• [Provided records]
--- START ---
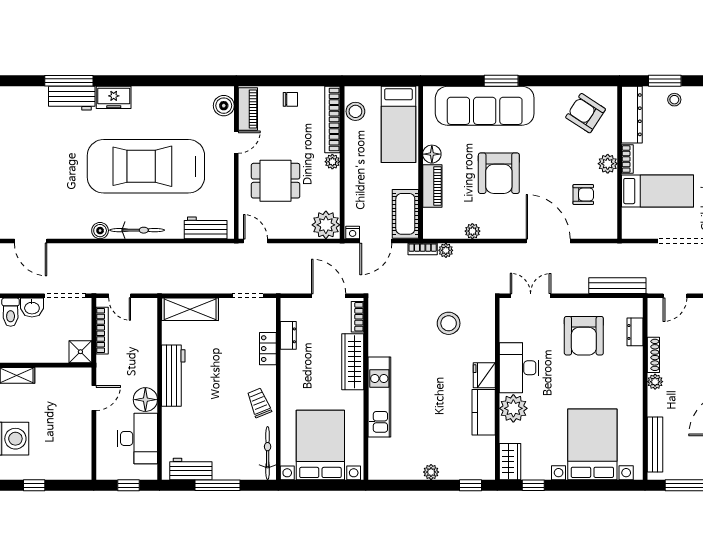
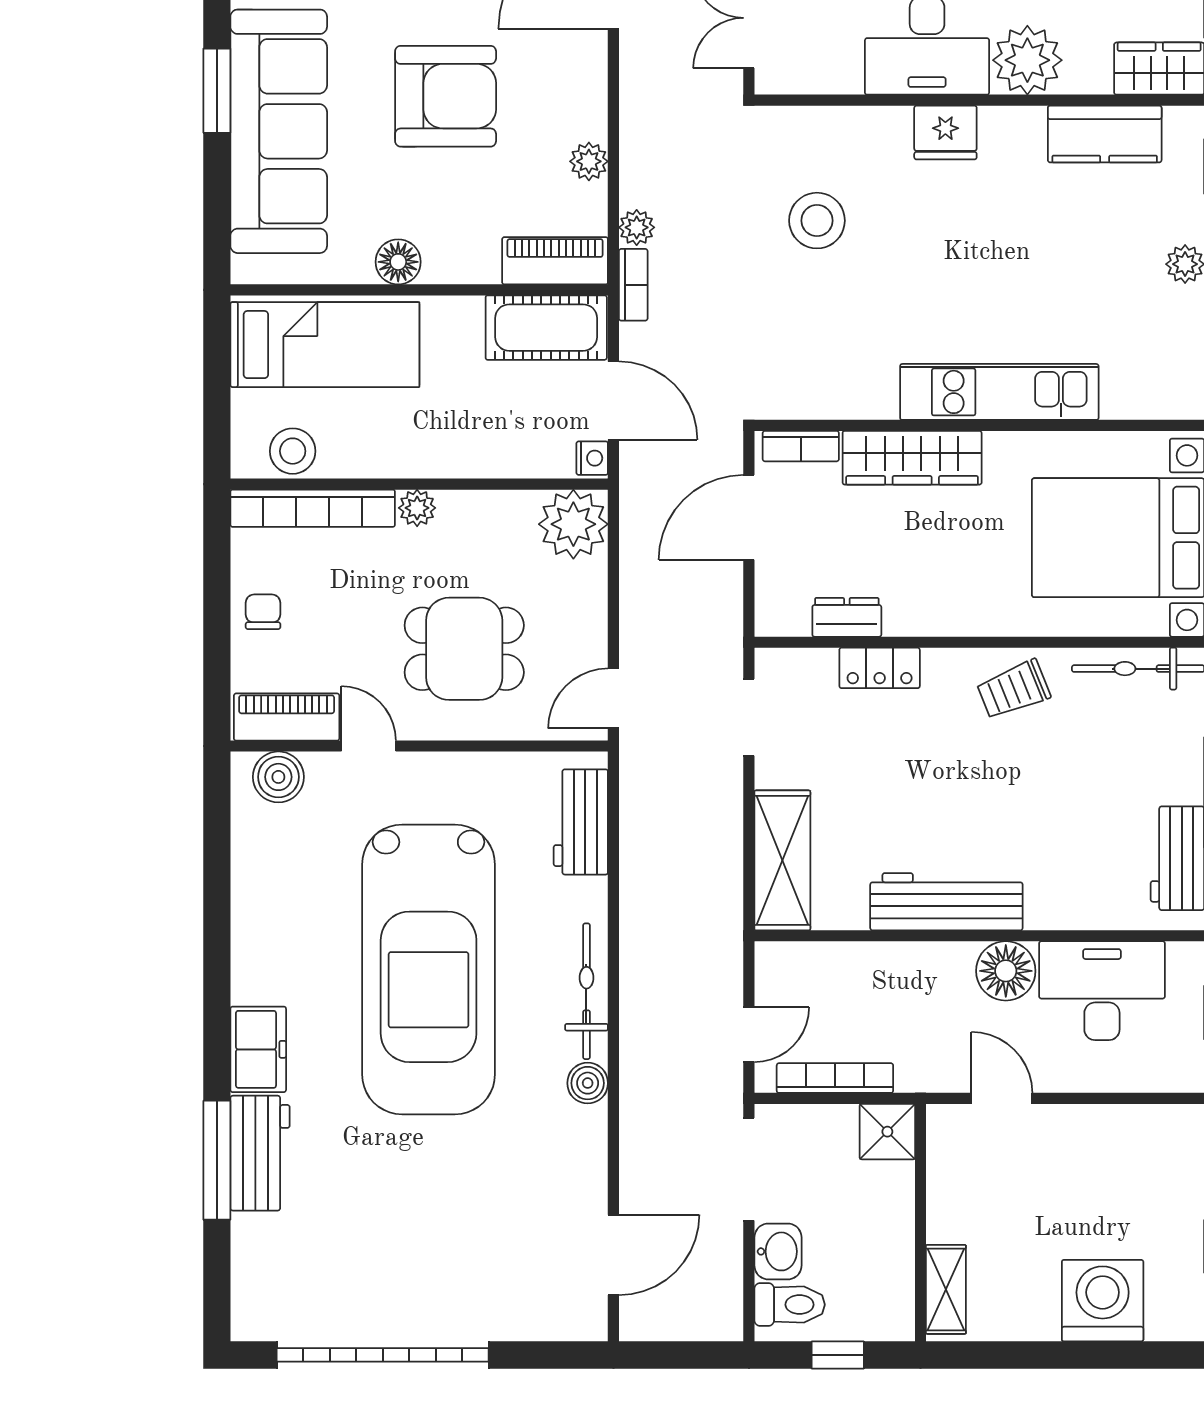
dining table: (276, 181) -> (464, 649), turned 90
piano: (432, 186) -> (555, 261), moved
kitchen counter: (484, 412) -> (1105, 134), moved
--- END ---
--- START ---
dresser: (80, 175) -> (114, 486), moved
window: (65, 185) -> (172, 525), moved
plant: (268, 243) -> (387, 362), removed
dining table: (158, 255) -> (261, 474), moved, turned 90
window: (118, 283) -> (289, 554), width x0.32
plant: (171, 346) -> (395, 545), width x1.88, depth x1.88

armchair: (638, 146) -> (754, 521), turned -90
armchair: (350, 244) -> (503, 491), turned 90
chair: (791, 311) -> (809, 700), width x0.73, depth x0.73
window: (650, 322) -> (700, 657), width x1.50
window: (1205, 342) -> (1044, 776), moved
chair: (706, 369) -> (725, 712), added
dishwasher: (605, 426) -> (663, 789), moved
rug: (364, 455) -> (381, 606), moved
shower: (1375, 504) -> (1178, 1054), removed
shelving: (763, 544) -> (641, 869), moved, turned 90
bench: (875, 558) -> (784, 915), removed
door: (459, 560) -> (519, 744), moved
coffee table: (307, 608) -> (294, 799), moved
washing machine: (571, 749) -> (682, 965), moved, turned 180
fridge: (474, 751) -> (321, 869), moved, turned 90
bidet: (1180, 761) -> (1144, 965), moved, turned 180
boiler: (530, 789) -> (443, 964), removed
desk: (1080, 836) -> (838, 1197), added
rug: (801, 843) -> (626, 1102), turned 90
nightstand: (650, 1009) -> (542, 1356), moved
--- END ---
--- START ---
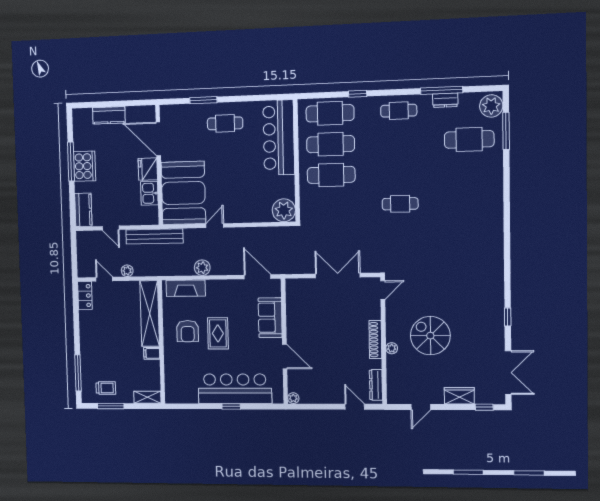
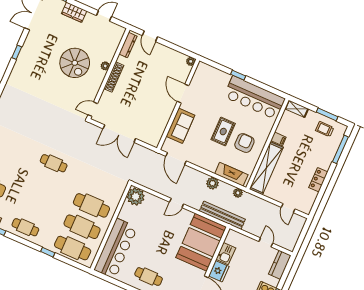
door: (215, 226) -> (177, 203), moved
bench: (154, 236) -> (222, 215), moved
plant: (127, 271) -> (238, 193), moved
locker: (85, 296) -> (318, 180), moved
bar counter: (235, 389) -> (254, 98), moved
--- END ---
Go back to the listing above. Copy word for word the lines from the one with "armchair: (638, 146)" through the one with "shelving: (763, 544)", and nothing more.

armchair: (638, 146) -> (754, 521), turned -90
armchair: (350, 244) -> (503, 491), turned 90
chair: (791, 311) -> (809, 700), width x0.73, depth x0.73
window: (650, 322) -> (700, 657), width x1.50
window: (1205, 342) -> (1044, 776), moved
chair: (706, 369) -> (725, 712), added
dishwasher: (605, 426) -> (663, 789), moved
rug: (364, 455) -> (381, 606), moved
shower: (1375, 504) -> (1178, 1054), removed
shelving: (763, 544) -> (641, 869), moved, turned 90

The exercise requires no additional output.